§ **Available data**:

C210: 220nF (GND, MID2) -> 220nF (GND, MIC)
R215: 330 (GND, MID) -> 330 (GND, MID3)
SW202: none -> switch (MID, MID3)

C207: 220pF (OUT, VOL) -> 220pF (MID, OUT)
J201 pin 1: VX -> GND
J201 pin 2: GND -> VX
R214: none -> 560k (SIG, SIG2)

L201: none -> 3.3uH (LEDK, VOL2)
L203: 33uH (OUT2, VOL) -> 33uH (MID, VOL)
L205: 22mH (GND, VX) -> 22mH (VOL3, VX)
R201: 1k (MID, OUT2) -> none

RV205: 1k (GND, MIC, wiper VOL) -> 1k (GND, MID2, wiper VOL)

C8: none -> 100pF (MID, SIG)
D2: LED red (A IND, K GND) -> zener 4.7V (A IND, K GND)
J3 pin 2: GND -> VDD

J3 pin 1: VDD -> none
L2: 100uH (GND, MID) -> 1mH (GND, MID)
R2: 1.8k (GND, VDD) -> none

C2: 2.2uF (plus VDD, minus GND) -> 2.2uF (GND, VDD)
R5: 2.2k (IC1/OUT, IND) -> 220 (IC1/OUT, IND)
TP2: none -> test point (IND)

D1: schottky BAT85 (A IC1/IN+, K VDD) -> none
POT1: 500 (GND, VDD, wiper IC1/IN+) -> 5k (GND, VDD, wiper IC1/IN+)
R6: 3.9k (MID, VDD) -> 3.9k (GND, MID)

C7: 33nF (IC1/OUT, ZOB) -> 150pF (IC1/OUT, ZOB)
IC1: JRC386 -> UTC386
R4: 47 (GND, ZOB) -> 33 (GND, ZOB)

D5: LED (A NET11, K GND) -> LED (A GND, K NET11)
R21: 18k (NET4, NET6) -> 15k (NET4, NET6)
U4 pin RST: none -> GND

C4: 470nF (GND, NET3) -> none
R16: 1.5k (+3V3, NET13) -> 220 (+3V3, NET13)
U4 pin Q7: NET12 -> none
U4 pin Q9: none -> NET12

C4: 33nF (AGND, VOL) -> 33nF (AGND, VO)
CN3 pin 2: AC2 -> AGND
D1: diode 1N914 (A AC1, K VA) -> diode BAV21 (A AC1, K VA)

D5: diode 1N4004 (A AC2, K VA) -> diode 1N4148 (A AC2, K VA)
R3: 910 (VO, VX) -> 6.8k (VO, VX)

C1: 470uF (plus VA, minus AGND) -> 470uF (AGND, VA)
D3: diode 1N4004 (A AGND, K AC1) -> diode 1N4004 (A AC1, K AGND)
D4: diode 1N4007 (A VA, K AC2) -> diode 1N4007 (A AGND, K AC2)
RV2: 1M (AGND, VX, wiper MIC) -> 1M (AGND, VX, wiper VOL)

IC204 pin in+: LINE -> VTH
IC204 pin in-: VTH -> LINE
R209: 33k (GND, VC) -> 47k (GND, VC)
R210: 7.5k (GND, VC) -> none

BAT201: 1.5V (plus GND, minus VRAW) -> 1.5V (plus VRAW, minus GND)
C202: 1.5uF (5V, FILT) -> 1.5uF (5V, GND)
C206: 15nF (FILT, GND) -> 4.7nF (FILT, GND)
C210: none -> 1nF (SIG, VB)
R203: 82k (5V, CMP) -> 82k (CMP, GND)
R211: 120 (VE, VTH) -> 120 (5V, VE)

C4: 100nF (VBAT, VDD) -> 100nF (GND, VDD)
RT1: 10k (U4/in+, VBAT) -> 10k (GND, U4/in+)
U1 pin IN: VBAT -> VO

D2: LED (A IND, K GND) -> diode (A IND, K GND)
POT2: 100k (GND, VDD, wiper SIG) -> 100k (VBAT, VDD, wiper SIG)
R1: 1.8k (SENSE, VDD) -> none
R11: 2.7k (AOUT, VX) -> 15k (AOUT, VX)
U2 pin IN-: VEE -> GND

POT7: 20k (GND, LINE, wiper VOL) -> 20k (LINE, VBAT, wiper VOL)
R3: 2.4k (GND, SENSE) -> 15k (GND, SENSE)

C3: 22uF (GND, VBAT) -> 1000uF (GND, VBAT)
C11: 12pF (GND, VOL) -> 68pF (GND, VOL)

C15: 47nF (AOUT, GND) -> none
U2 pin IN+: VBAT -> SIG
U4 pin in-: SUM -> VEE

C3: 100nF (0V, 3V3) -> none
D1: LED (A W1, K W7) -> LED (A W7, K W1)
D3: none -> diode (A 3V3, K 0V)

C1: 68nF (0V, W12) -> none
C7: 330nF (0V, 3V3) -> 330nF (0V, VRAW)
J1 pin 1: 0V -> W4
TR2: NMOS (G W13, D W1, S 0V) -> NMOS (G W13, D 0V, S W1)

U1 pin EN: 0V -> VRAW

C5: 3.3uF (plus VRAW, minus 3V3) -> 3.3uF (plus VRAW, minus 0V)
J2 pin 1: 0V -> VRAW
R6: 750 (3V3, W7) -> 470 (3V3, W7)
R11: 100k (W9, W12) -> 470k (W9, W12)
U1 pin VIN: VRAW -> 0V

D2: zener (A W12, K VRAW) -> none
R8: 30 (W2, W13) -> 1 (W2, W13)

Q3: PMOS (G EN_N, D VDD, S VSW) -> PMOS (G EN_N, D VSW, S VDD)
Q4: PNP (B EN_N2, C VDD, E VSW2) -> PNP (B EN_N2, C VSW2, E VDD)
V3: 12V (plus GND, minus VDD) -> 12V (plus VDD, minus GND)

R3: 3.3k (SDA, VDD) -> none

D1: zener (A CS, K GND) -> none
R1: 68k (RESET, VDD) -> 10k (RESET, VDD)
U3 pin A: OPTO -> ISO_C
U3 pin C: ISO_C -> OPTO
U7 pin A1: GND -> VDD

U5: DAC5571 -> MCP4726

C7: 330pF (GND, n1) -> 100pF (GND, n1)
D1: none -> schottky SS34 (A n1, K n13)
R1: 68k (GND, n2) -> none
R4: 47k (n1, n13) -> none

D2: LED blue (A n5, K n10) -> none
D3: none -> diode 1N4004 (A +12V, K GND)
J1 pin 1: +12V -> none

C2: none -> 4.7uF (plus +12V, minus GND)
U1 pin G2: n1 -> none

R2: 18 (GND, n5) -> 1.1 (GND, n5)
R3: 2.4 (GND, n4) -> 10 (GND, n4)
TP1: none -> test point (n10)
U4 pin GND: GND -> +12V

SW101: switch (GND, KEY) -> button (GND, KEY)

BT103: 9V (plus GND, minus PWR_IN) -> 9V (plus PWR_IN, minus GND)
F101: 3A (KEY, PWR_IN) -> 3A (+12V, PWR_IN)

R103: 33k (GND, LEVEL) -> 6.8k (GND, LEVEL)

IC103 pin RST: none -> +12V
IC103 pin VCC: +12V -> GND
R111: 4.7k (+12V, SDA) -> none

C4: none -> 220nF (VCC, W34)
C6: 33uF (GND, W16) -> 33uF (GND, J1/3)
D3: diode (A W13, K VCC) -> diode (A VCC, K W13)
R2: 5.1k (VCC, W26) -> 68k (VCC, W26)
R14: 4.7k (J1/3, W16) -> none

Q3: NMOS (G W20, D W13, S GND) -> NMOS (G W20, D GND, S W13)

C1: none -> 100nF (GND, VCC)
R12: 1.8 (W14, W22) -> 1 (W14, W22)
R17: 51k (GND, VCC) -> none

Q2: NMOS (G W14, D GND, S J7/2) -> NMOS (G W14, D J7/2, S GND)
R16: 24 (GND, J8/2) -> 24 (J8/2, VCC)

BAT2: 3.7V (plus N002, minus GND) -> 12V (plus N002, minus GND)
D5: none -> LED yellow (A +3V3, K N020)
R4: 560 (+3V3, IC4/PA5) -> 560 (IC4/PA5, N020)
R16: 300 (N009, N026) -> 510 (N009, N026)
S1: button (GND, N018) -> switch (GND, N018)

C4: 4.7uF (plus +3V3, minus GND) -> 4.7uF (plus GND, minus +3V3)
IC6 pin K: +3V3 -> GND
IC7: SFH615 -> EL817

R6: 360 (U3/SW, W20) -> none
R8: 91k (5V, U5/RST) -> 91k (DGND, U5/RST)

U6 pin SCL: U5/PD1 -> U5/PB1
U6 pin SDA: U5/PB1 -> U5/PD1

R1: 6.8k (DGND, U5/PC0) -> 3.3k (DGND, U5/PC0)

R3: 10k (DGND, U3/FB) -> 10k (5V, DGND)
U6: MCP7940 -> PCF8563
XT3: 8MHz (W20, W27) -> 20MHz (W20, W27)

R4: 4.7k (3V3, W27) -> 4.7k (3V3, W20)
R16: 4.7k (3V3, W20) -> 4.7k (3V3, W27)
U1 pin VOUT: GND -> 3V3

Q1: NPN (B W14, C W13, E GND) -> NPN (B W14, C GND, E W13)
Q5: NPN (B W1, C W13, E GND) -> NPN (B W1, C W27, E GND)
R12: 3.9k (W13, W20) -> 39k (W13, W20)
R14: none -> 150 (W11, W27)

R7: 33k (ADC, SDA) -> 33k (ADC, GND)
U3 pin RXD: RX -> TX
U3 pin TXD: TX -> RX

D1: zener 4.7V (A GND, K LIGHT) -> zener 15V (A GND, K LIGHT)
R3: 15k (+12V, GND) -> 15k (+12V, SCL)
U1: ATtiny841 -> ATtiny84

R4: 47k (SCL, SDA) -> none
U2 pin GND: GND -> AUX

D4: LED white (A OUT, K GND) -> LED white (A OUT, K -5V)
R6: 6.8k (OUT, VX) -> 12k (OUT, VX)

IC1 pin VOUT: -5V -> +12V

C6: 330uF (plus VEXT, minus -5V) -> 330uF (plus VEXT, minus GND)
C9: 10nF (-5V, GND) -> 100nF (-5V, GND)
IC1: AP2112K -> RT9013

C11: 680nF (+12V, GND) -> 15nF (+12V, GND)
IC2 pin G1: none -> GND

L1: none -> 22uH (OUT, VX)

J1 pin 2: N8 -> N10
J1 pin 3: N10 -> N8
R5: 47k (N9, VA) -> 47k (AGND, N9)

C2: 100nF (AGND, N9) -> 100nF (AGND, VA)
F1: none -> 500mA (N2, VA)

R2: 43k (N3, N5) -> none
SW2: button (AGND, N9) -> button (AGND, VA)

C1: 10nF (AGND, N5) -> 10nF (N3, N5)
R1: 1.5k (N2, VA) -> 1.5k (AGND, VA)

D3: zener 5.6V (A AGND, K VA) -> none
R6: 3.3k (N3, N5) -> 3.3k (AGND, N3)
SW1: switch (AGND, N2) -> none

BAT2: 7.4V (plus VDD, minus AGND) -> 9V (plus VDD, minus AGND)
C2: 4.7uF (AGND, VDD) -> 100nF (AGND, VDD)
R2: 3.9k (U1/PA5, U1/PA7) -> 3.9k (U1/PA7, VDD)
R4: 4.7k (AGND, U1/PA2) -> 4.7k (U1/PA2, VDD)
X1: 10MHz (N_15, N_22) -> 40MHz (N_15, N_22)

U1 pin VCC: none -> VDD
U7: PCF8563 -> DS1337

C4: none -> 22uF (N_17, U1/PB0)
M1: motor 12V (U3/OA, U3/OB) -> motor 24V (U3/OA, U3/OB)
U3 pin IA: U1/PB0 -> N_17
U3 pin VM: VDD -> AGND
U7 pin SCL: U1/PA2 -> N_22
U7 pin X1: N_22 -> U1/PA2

§ **Exercise**: Return all lines in the entries above that carry the word "NMOS".

§ **Output for this task**:
TR2: NMOS (G W13, D W1, S 0V) -> NMOS (G W13, D 0V, S W1)
Q3: NMOS (G W20, D W13, S GND) -> NMOS (G W20, D GND, S W13)
Q2: NMOS (G W14, D GND, S J7/2) -> NMOS (G W14, D J7/2, S GND)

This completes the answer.